WHAT YOU NEED TO DO - The lines to copy run from the one containing "J4 pin 4: N015 -> none" to the very end of the records; give them exactly, and only them, without pictures.

GIVEN ENTRIES -
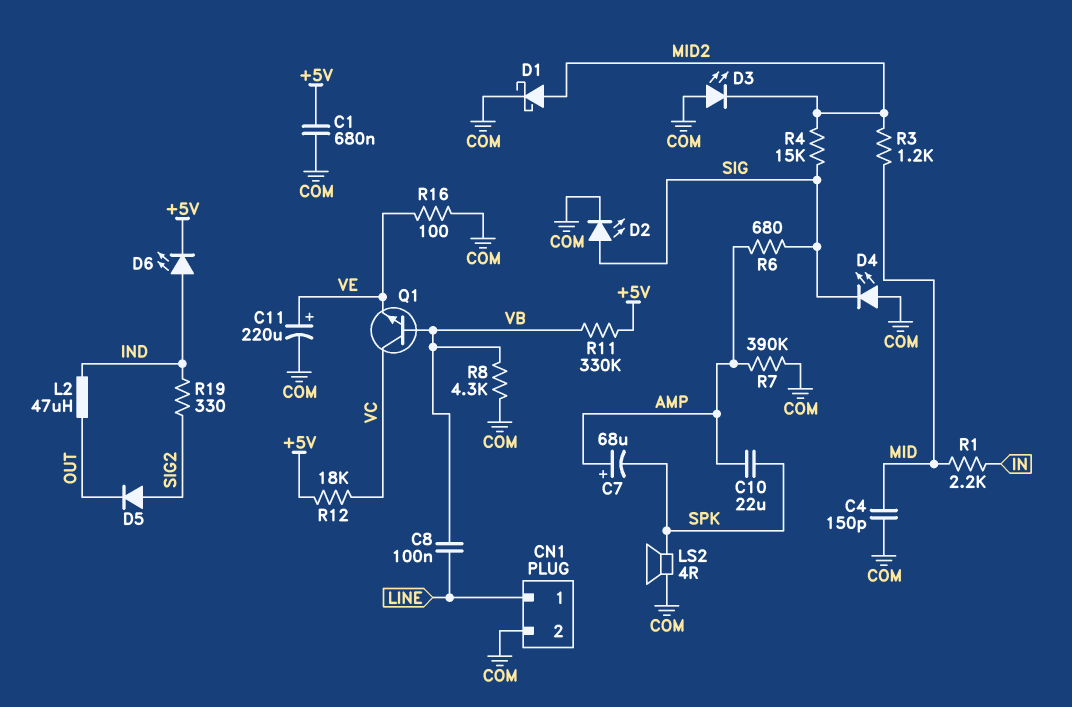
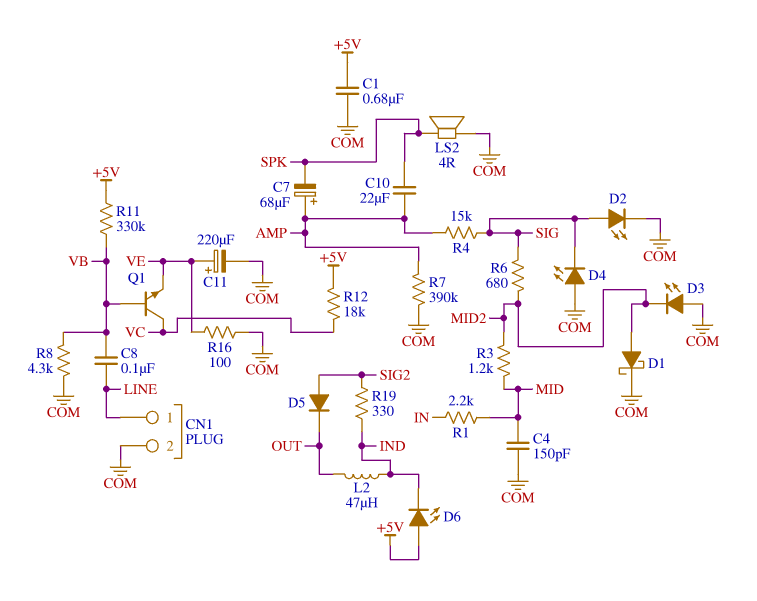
D6: LED (A IND, K +5V) -> LED (A +5V, K IND)
R4: 15k (MID2, SIG) -> 15k (AMP, SIG)
R6: 680 (AMP, SIG) -> 680 (MID2, SIG)

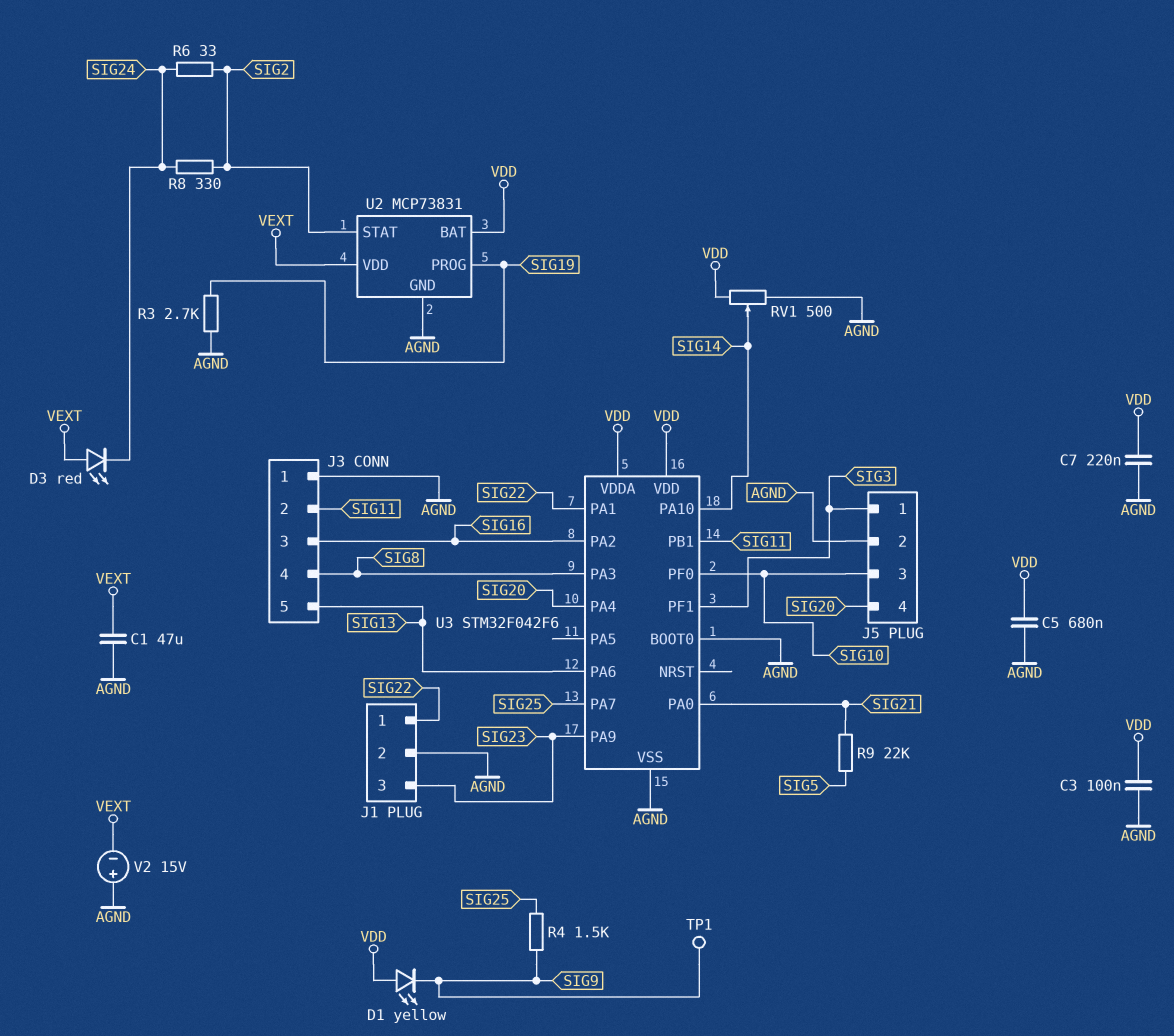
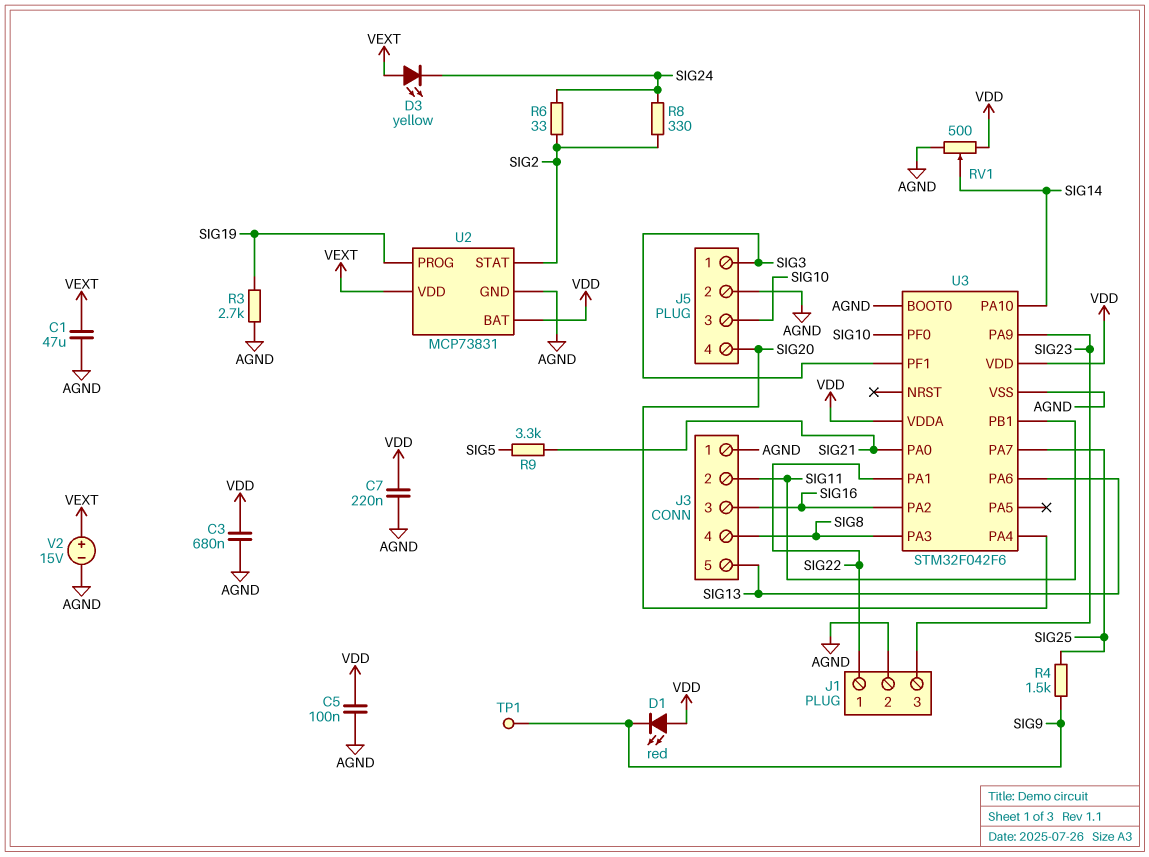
C3: 100nF (AGND, VDD) -> 680nF (AGND, VDD)
C5: 680nF (AGND, VDD) -> 100nF (AGND, VDD)
D1: LED yellow (A VDD, K SIG9) -> LED red (A VDD, K SIG9)
D3: LED red (A VEXT, K SIG24) -> LED yellow (A VEXT, K SIG24)
R9: 22k (SIG5, SIG21) -> 3.3k (SIG5, SIG21)
V2: 15V (plus AGND, minus VEXT) -> 15V (plus VEXT, minus AGND)

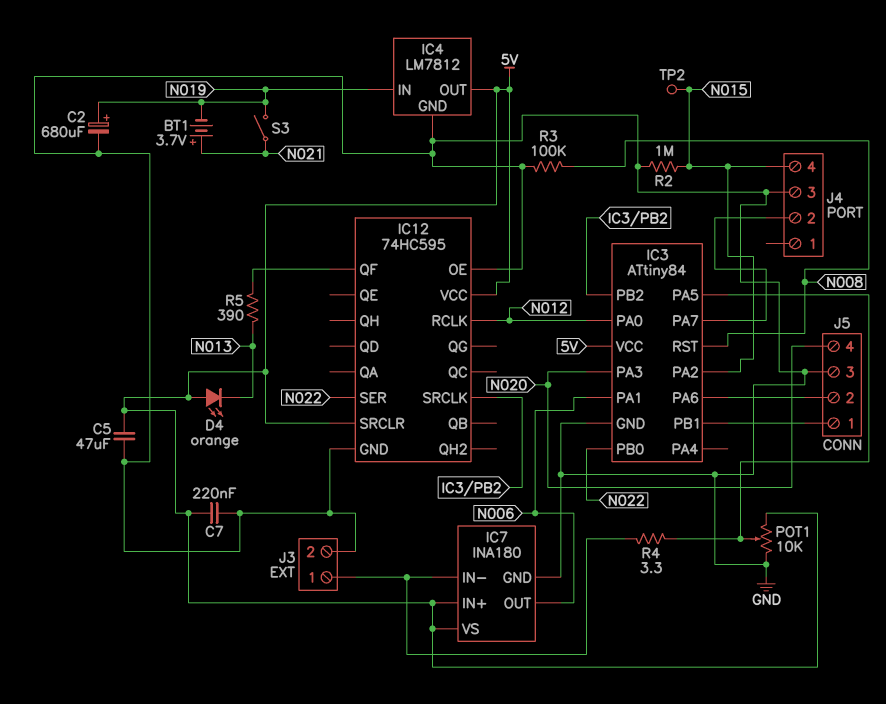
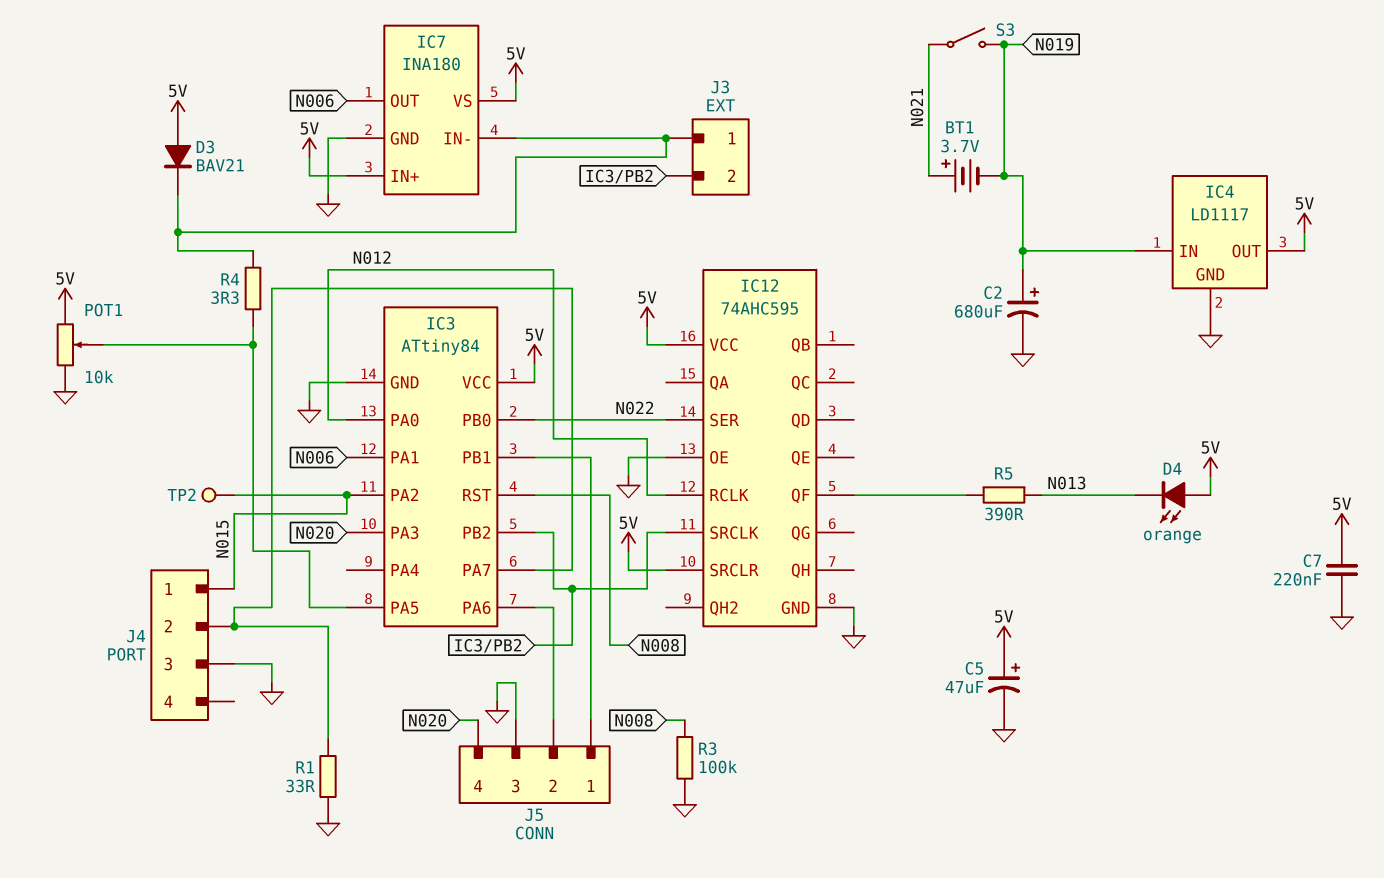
C5: 47uF (5V, GND) -> 47uF (plus 5V, minus GND)
D3: none -> diode BAV21 (A 5V, K IC7/IN-)
IC4: LM7812 -> LD1117
IC12: 74HC595 -> 74AHC595
J3 pin 2: GND -> IC3/PB2
J4 pin 1: none -> N015
J4 pin 4: N015 -> none
R1: none -> 33 (GND, IC3/PA7)
R2: 1M (GND, N015) -> none

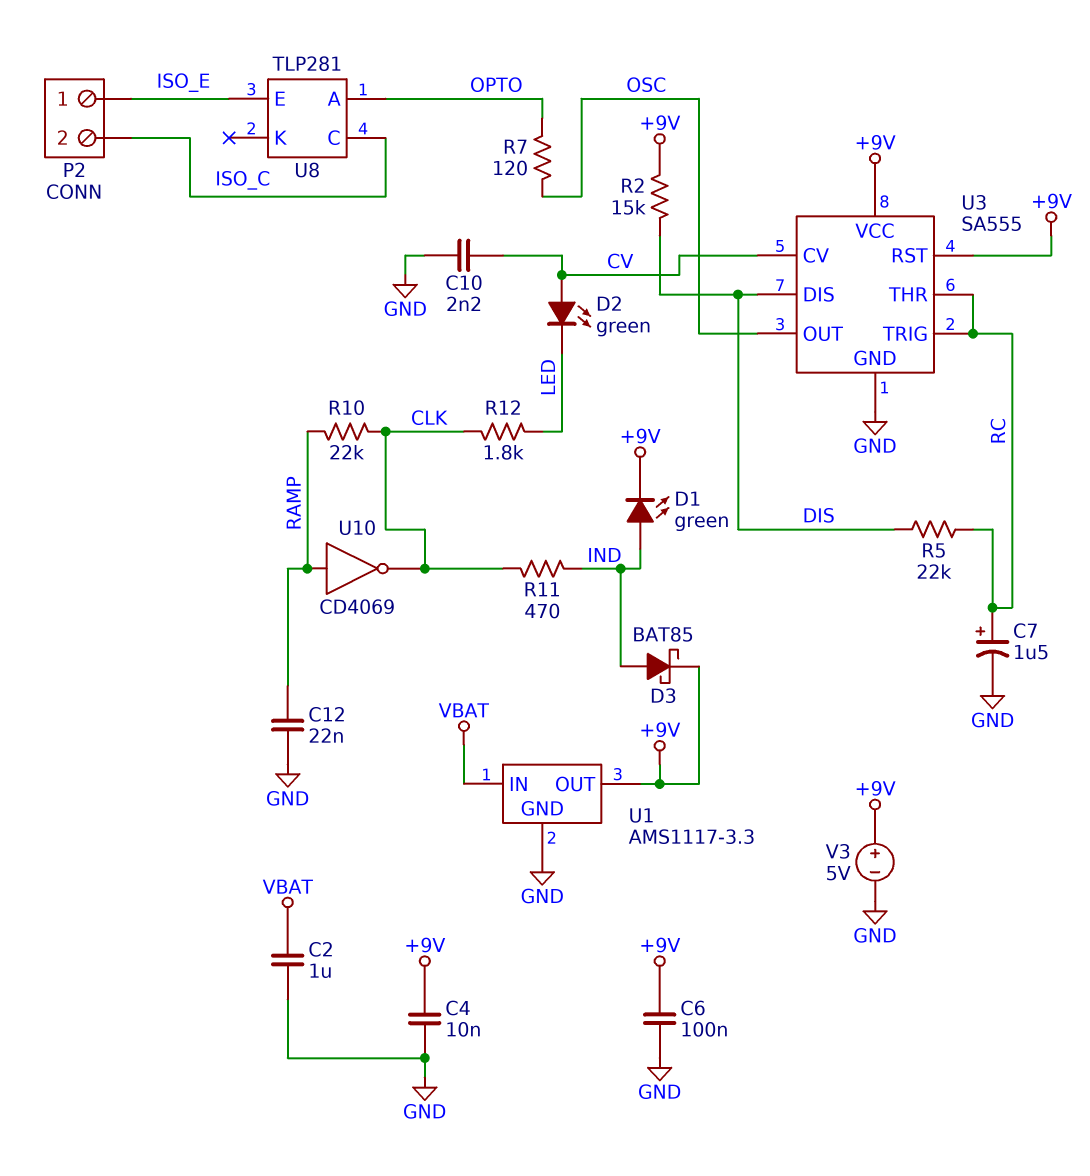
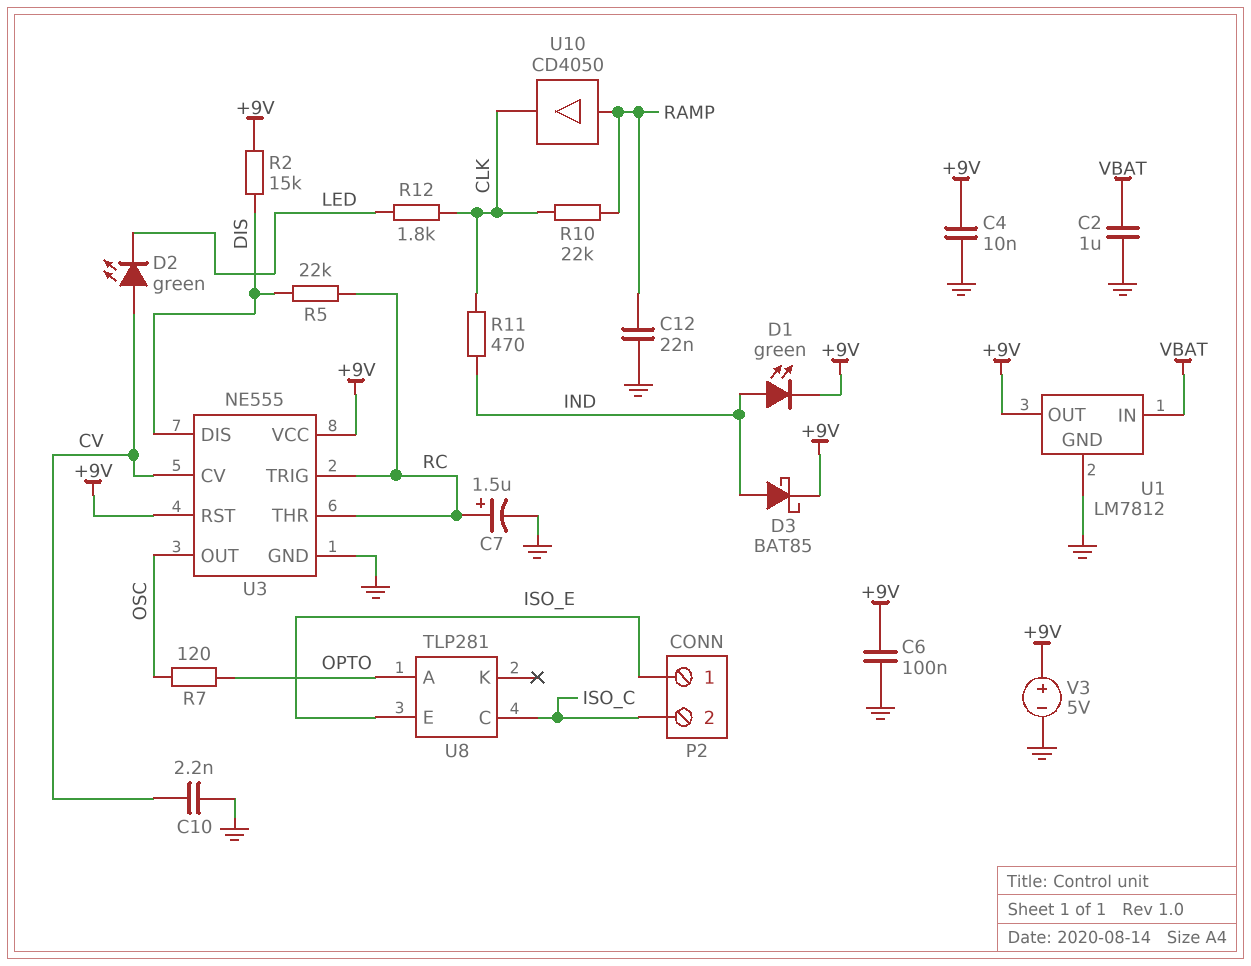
U1: AMS1117-3.3 -> LM7812
U3: SA555 -> NE555
U10: NOT CD4069 (in RAMP, out CLK) -> buffer CD4050 (in RAMP, out CLK)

REPLY -
J4 pin 4: N015 -> none
R1: none -> 33 (GND, IC3/PA7)
R2: 1M (GND, N015) -> none

U1: AMS1117-3.3 -> LM7812
U3: SA555 -> NE555
U10: NOT CD4069 (in RAMP, out CLK) -> buffer CD4050 (in RAMP, out CLK)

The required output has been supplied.